Exercise directions: Whatever comes before the line containing "C5: 150uF (plus" stays out; transcribe that line and all that follow to the end of the records exactly, with no pictures.

Change detection data
-*-*-

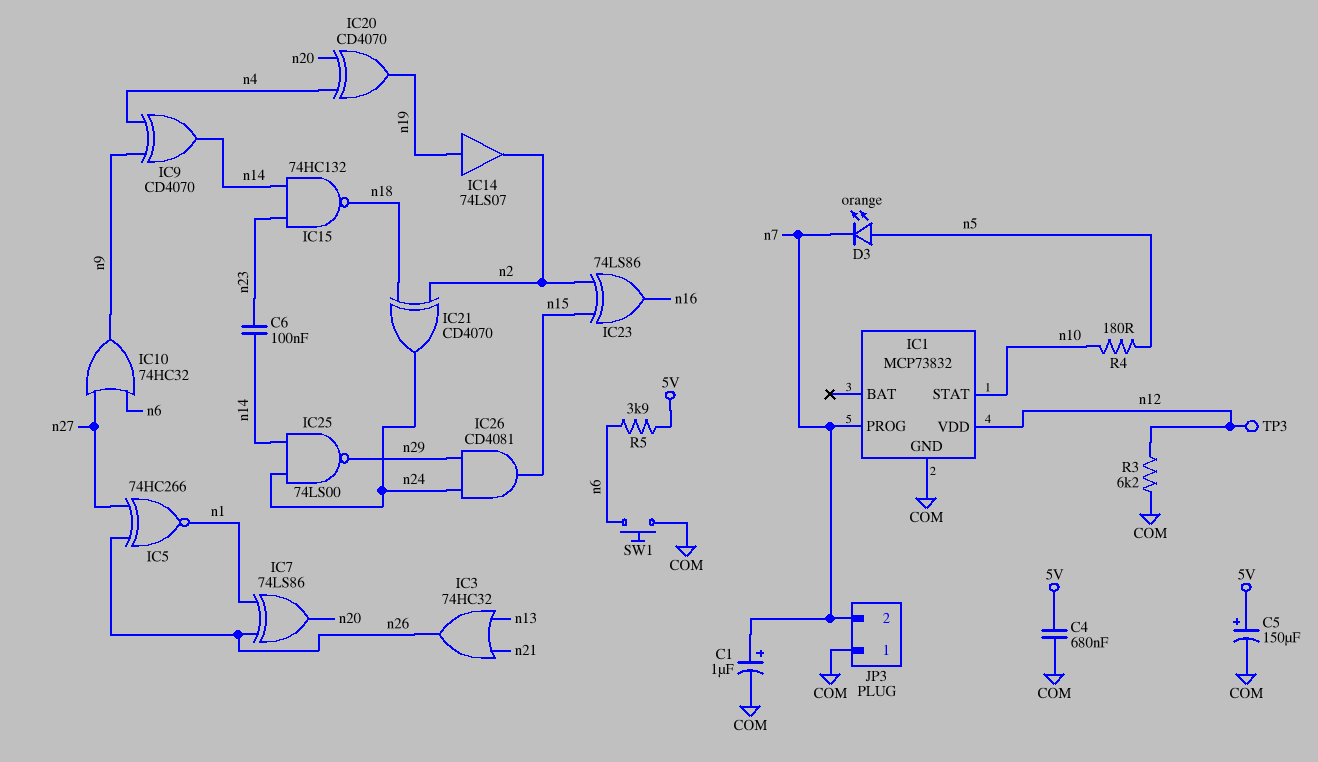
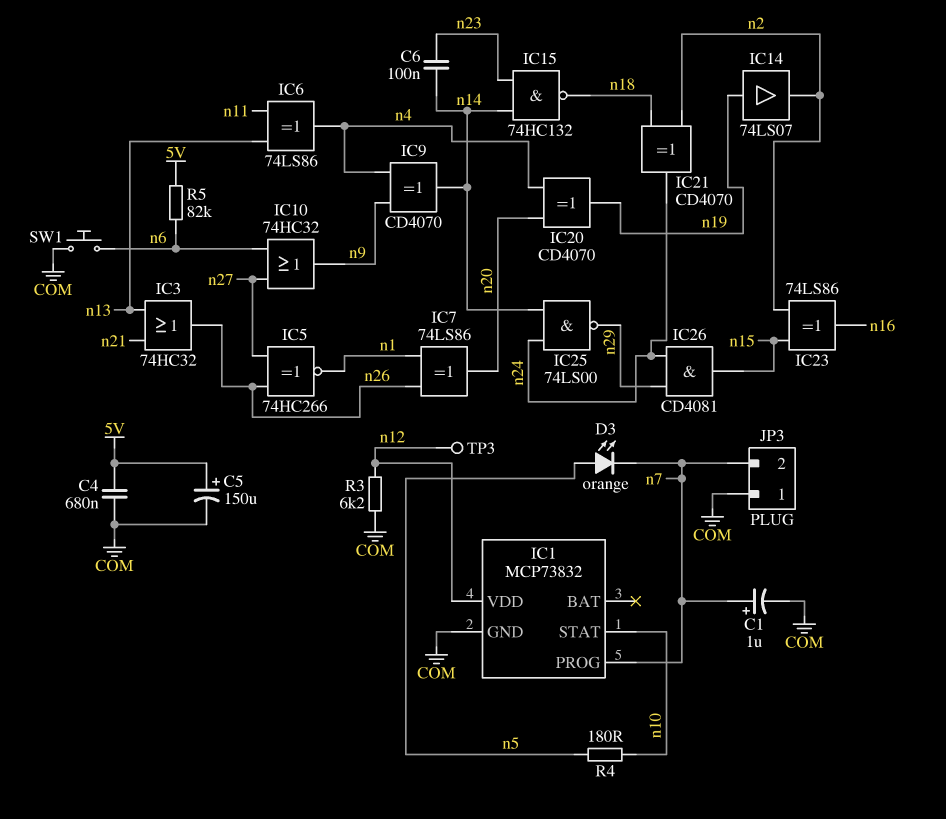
IC6: none -> XOR 74LS86 (in n11, in n13, out n4)
R5: 3.9k (5V, n6) -> 82k (5V, n6)

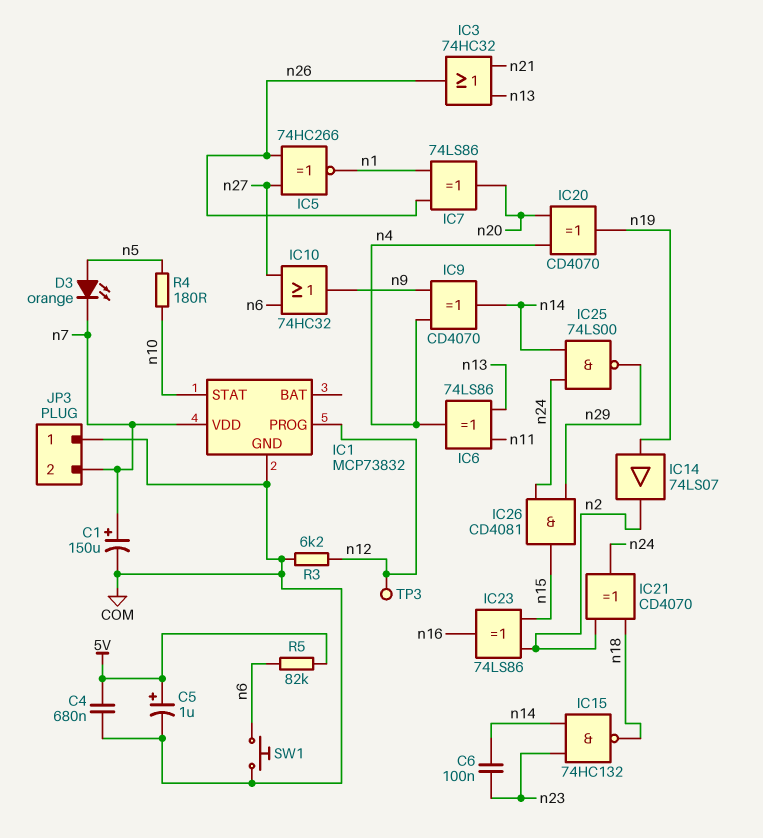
C1: 1uF (plus n7, minus COM) -> 150uF (plus n7, minus COM)
C5: 150uF (plus 5V, minus COM) -> 1uF (plus 5V, minus COM)
IC1 pin PROG: n7 -> n12
IC1 pin VDD: n12 -> n7

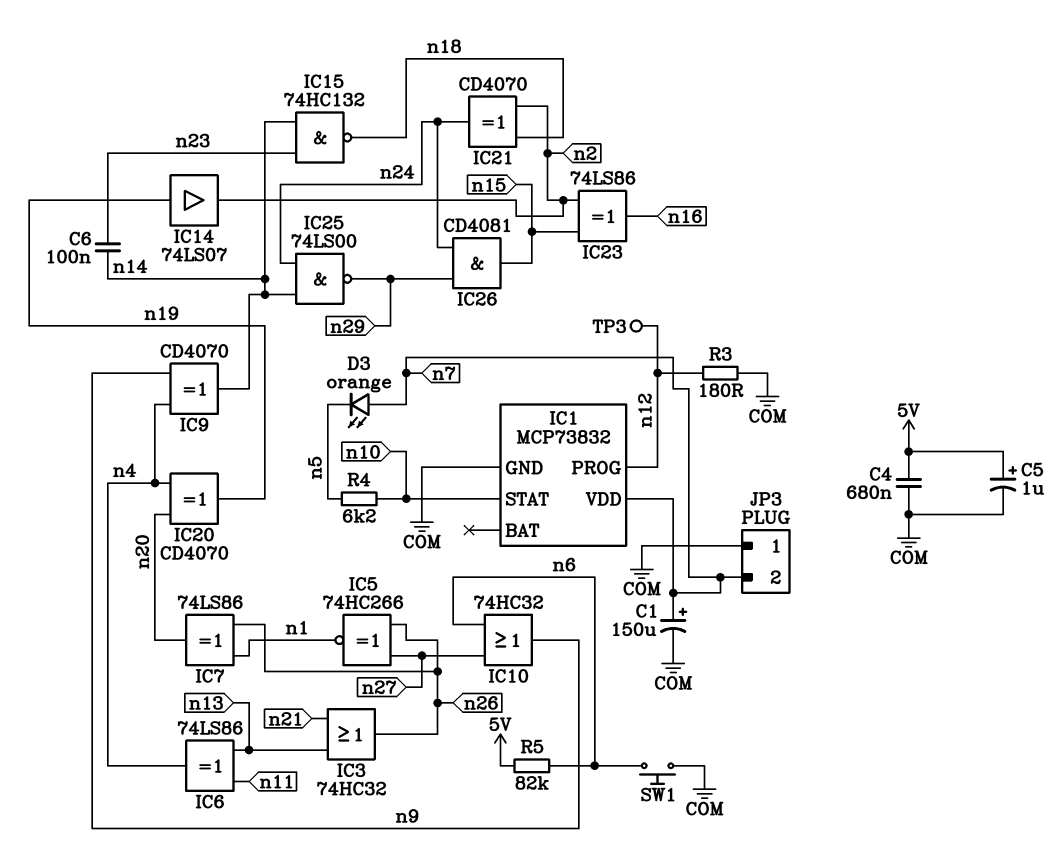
D3: LED orange (A n5, K n7) -> LED orange (A n7, K n5)
R3: 6.2k (COM, n12) -> 180 (COM, n12)
R4: 180 (n5, n10) -> 6.2k (n5, n10)

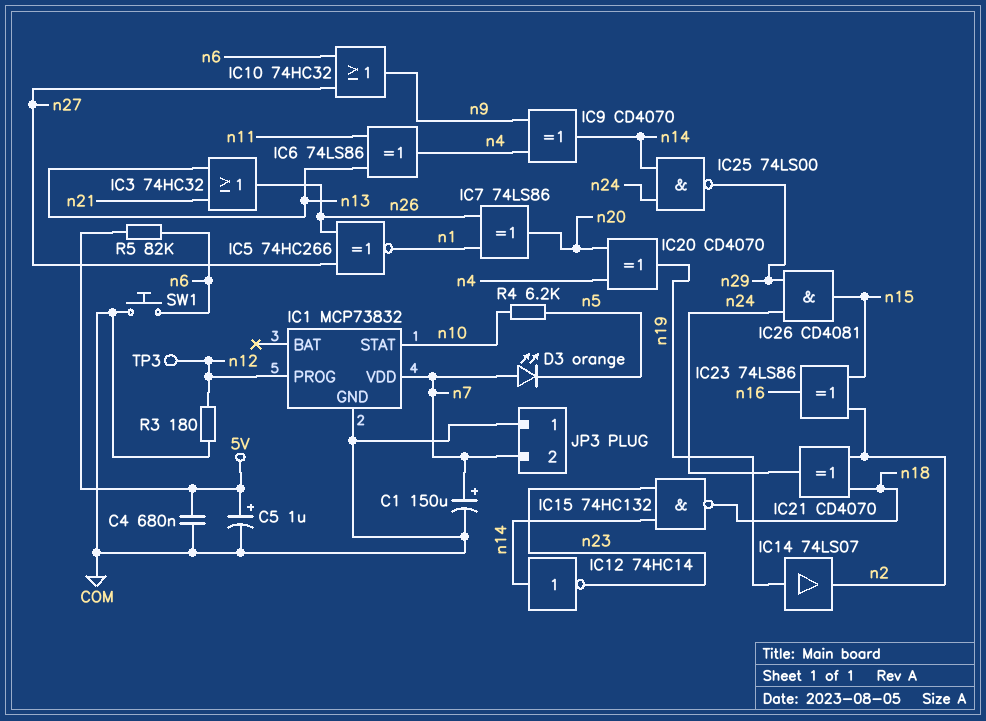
C6: 100nF (n14, n23) -> none
IC12: none -> NOT 74HC14 (in n14, out n23)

-*-*-

Solution:
C5: 150uF (plus 5V, minus COM) -> 1uF (plus 5V, minus COM)
IC1 pin PROG: n7 -> n12
IC1 pin VDD: n12 -> n7

D3: LED orange (A n5, K n7) -> LED orange (A n7, K n5)
R3: 6.2k (COM, n12) -> 180 (COM, n12)
R4: 180 (n5, n10) -> 6.2k (n5, n10)

C6: 100nF (n14, n23) -> none
IC12: none -> NOT 74HC14 (in n14, out n23)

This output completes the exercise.